(Beginning of Entries supplied)
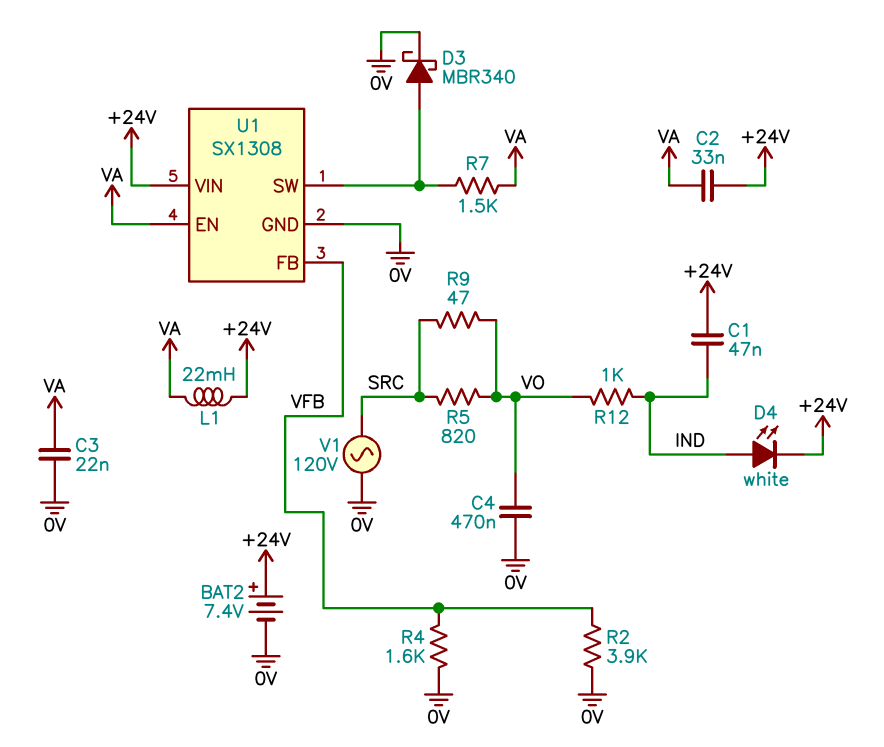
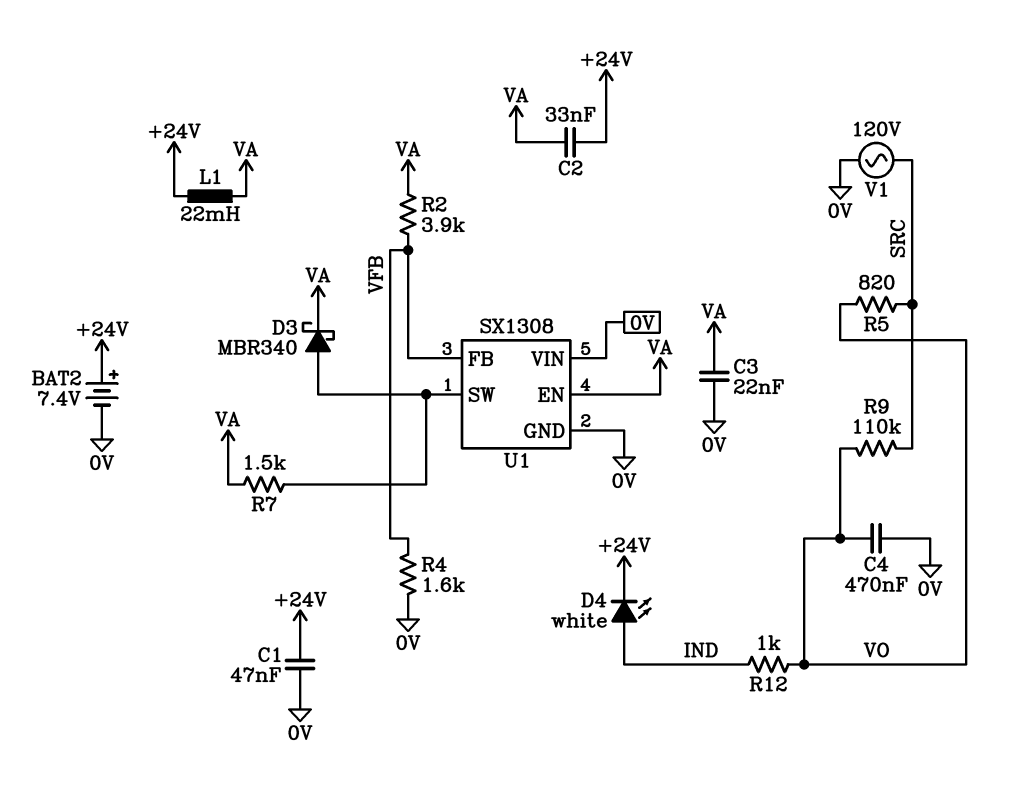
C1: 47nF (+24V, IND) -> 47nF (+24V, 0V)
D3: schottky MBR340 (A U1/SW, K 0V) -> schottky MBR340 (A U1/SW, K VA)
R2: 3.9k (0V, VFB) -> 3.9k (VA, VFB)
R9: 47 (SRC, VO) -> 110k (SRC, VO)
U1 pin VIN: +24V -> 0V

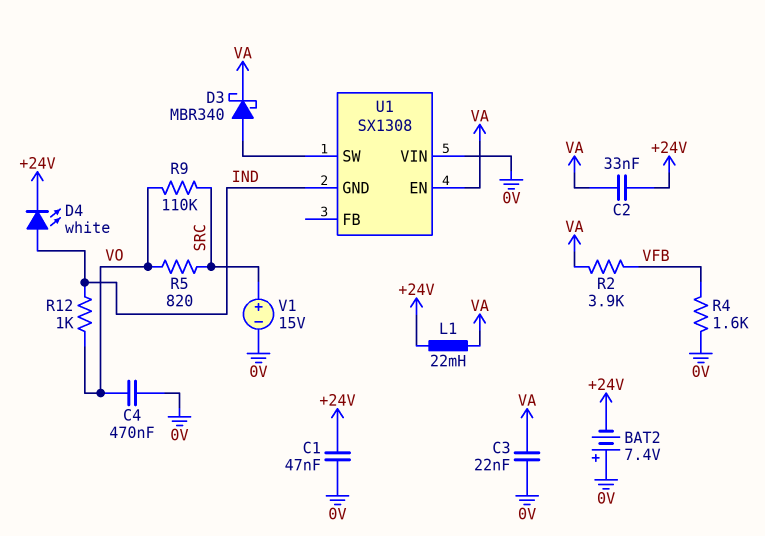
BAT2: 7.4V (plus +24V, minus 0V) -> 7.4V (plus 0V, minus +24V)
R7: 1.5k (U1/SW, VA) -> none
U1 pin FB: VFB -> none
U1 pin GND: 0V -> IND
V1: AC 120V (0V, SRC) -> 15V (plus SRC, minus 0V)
(End of Entries supplied)
(Beginning of Entries supplied)
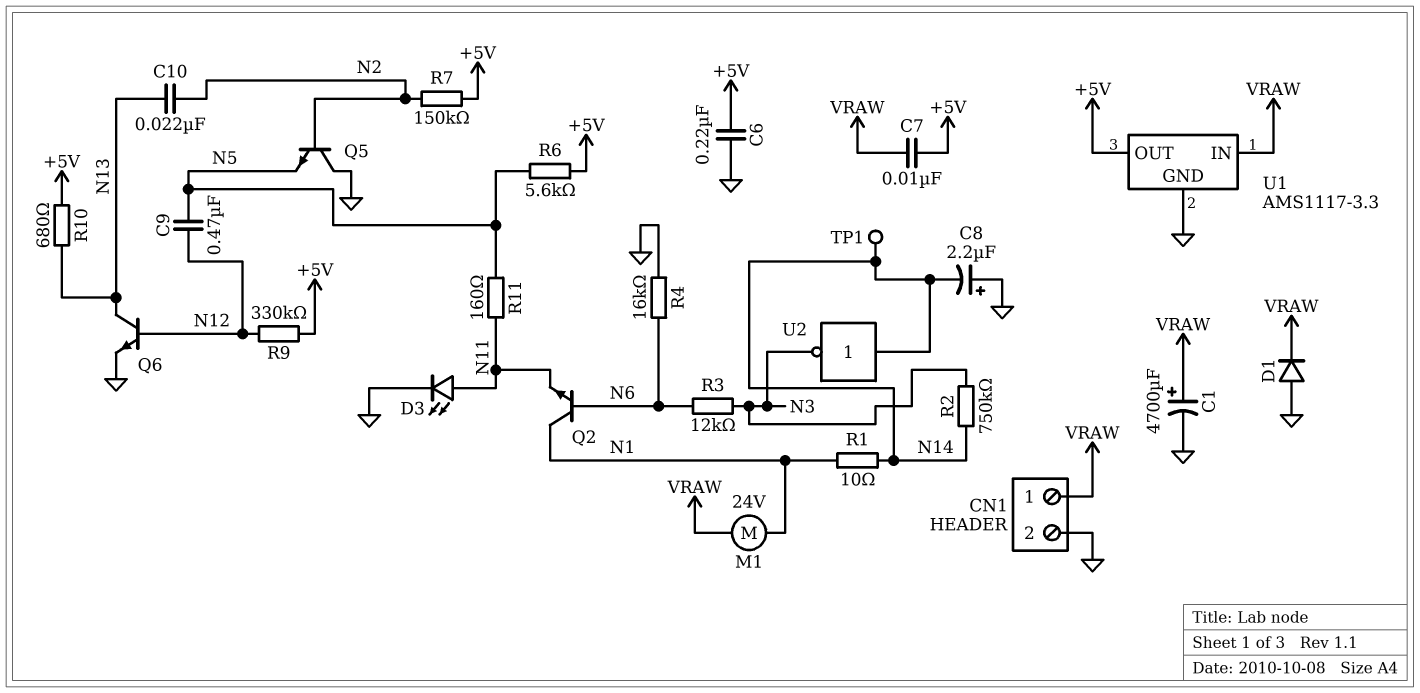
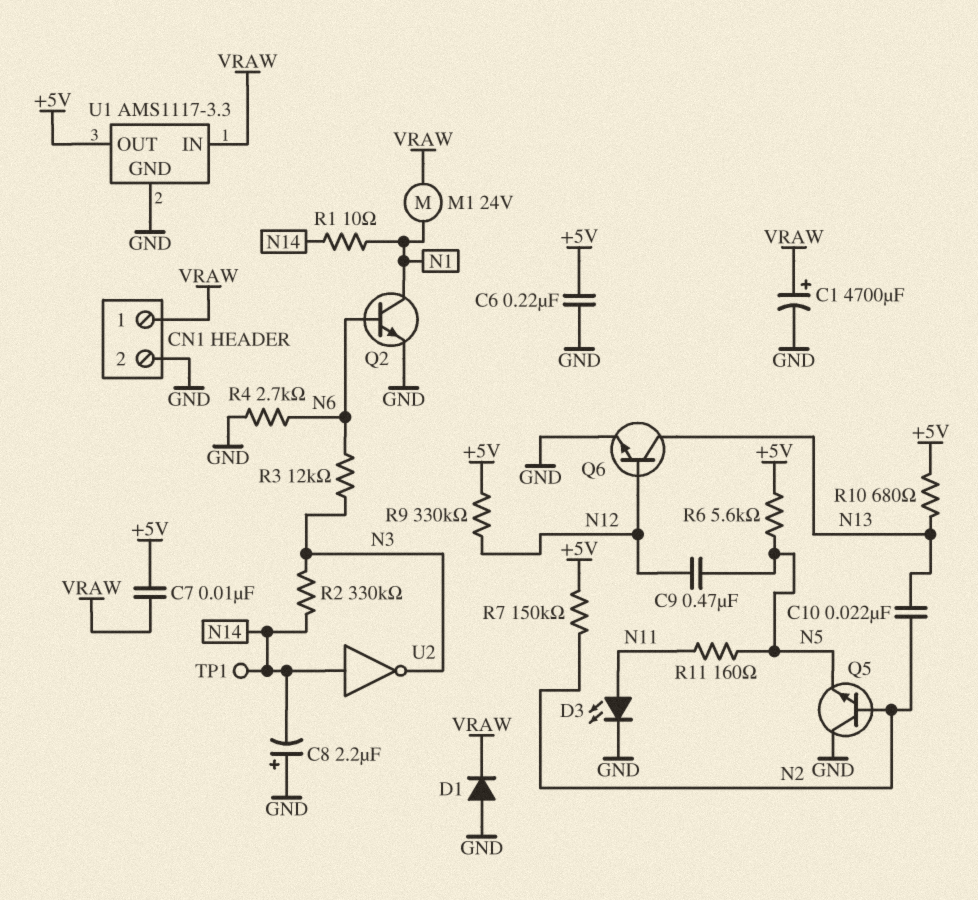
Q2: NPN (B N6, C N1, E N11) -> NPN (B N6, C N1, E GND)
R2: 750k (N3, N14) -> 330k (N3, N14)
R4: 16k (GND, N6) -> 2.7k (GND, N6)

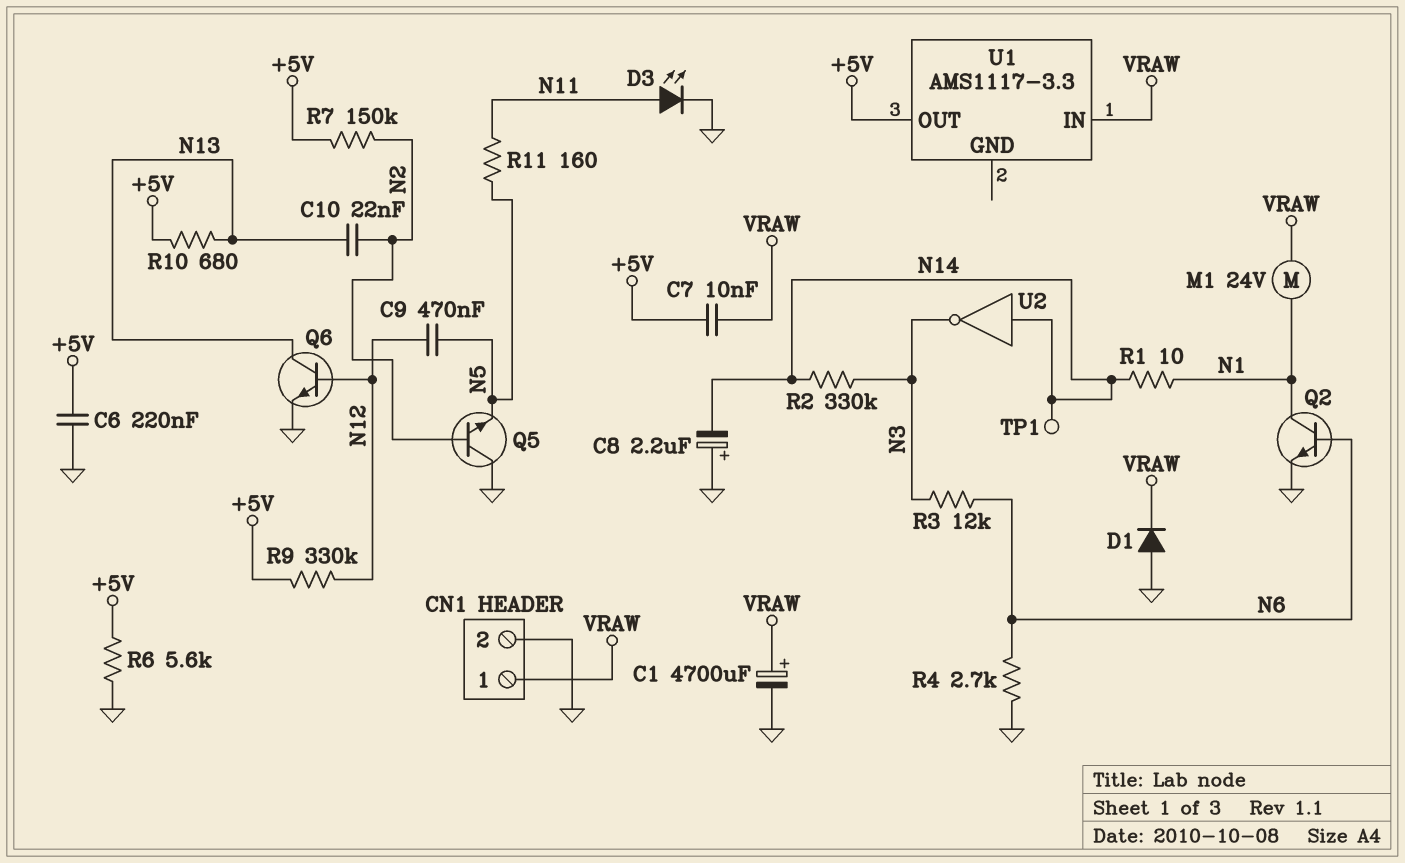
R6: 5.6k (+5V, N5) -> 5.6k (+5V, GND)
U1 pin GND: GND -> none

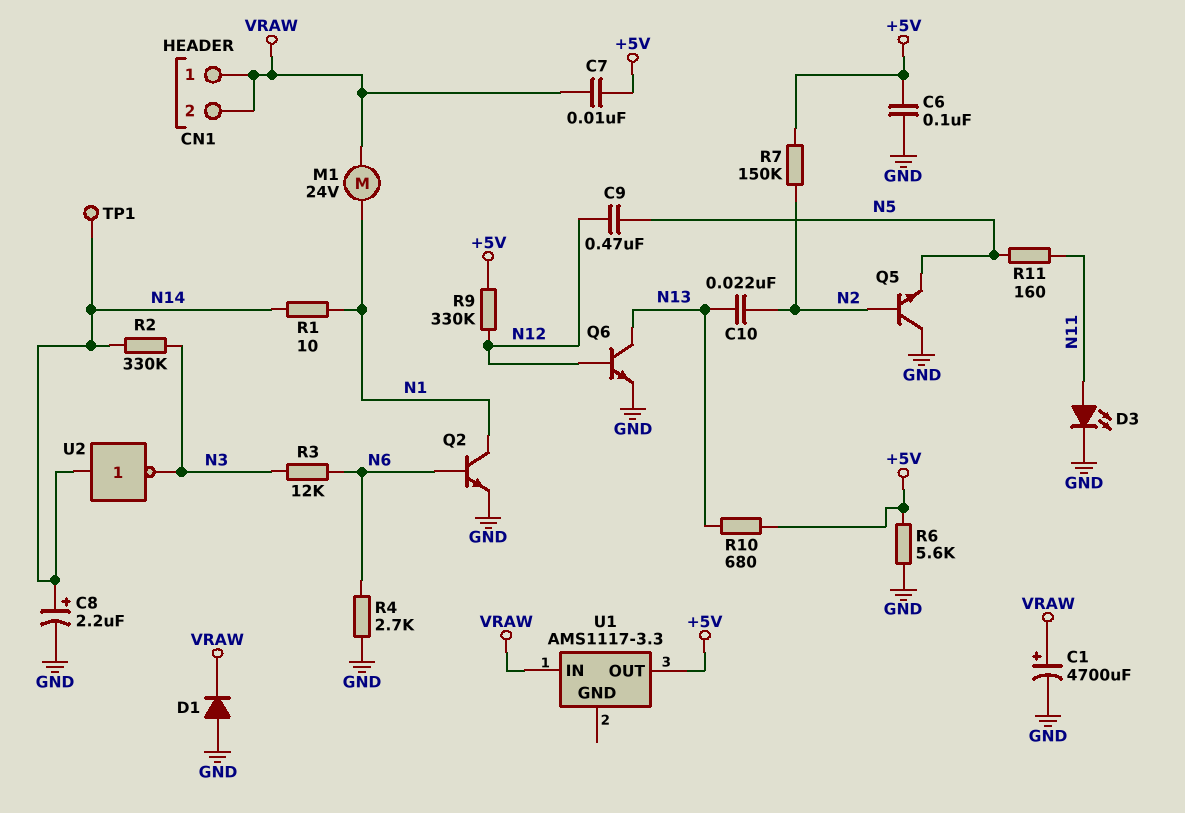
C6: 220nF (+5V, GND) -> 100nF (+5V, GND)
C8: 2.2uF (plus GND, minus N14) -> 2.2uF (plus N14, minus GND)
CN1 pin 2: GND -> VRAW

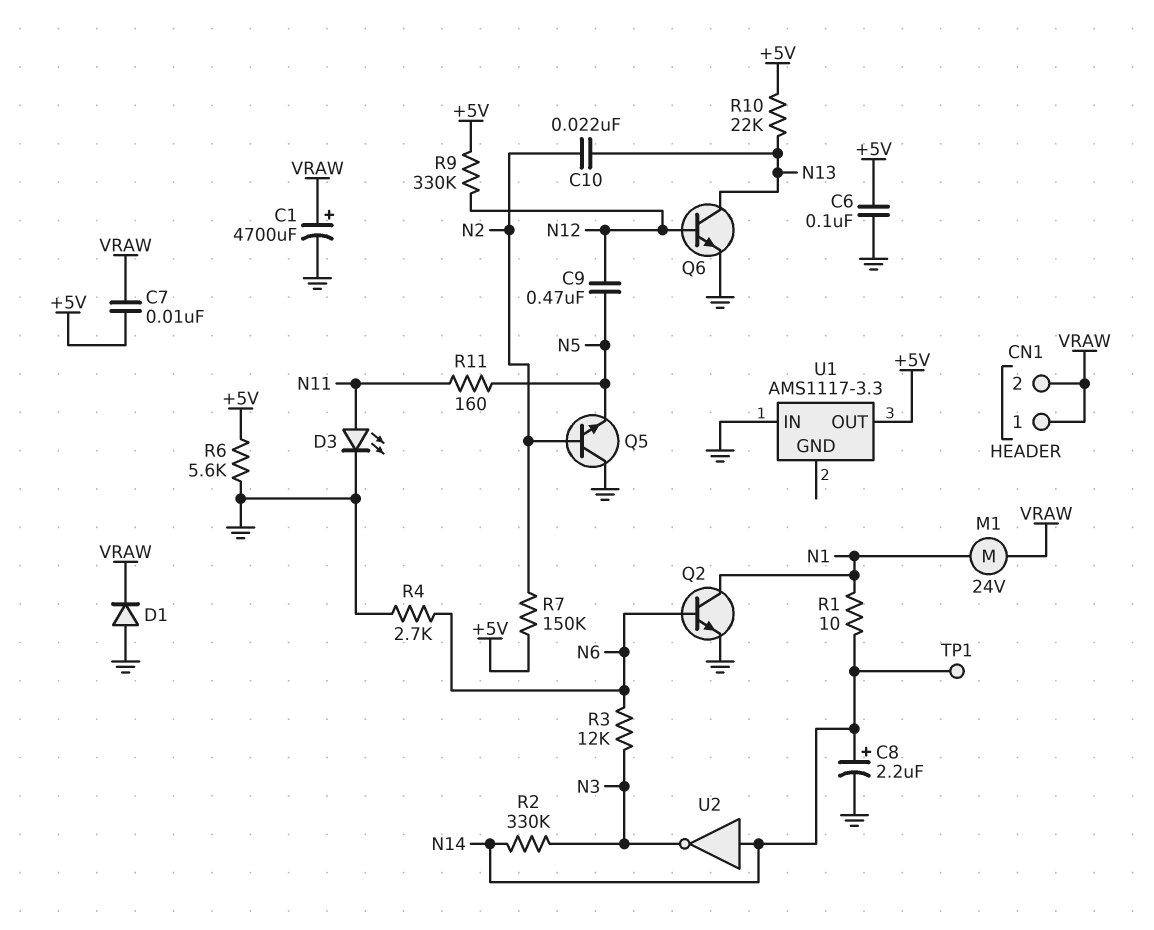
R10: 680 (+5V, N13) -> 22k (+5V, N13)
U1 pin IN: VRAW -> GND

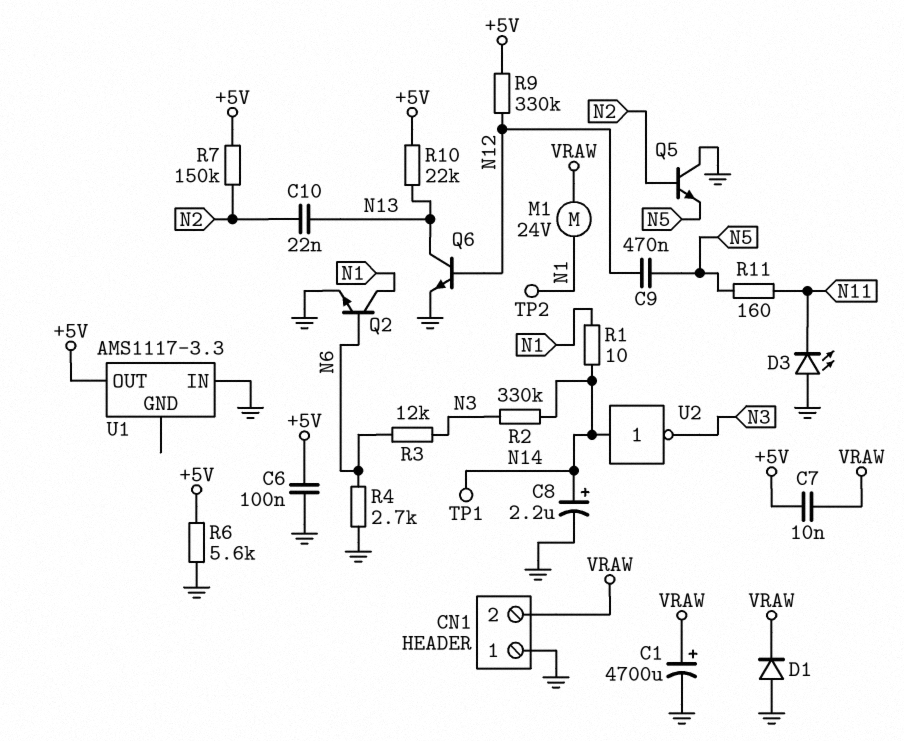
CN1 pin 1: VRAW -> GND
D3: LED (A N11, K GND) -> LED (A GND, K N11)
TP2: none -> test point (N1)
(End of Entries supplied)
Copy exactly, without pictures, the lines above from the one with "R9: 47 (SRC, VO) -> 110k (SRC, VO)" down to the one with "V1: AC 120V", inclusive.

R9: 47 (SRC, VO) -> 110k (SRC, VO)
U1 pin VIN: +24V -> 0V

BAT2: 7.4V (plus +24V, minus 0V) -> 7.4V (plus 0V, minus +24V)
R7: 1.5k (U1/SW, VA) -> none
U1 pin FB: VFB -> none
U1 pin GND: 0V -> IND
V1: AC 120V (0V, SRC) -> 15V (plus SRC, minus 0V)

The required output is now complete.